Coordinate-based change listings
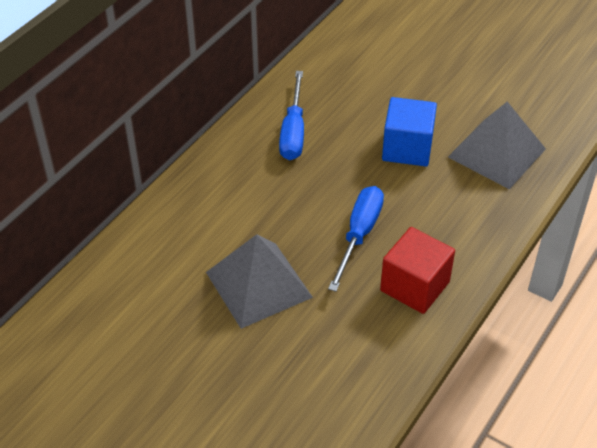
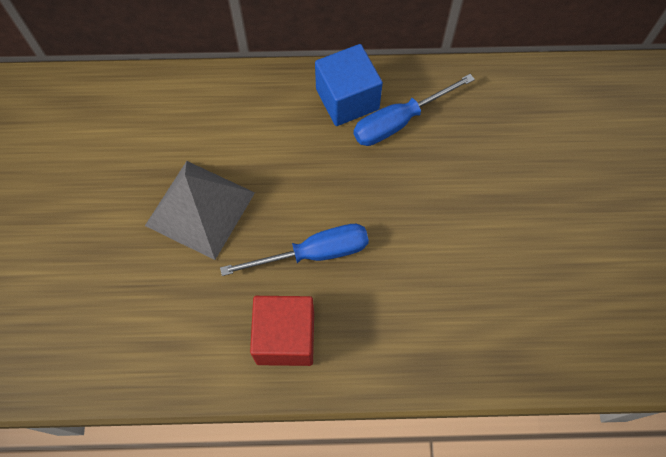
camera: 55 degrees right, 20 degrees up
blue cube [382,97,437,166] -> blue cube moved to [315,44,383,126]
grey pyramid [448,102,546,189] -> none

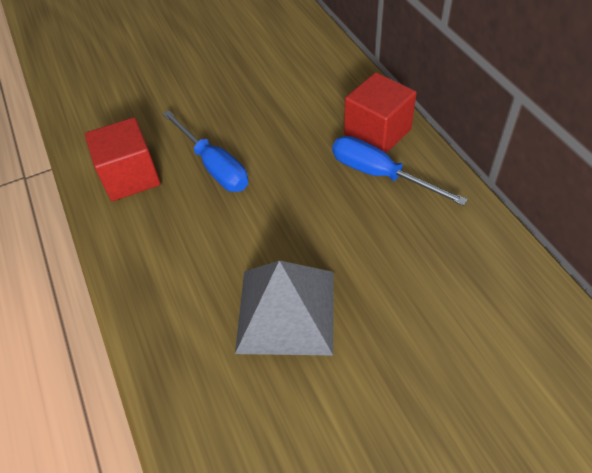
camera: 70 degrees right, 15 degrees down
grey pyramid [145,161,255,260] -> grey pyramid moved to [235,260,334,355]
blue cube [315,44,383,126] -> red cube [344,72,417,153]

_WORK INSTRUCTION:_ All of the entries must be reproduced exactly, with no pictures kept.

_WRITTEN RESPONSE:_
camera: 55 degrees right, 20 degrees up
blue cube [382,97,437,166] -> blue cube moved to [315,44,383,126]
grey pyramid [448,102,546,189] -> none

camera: 70 degrees right, 15 degrees down
grey pyramid [145,161,255,260] -> grey pyramid moved to [235,260,334,355]
blue cube [315,44,383,126] -> red cube [344,72,417,153]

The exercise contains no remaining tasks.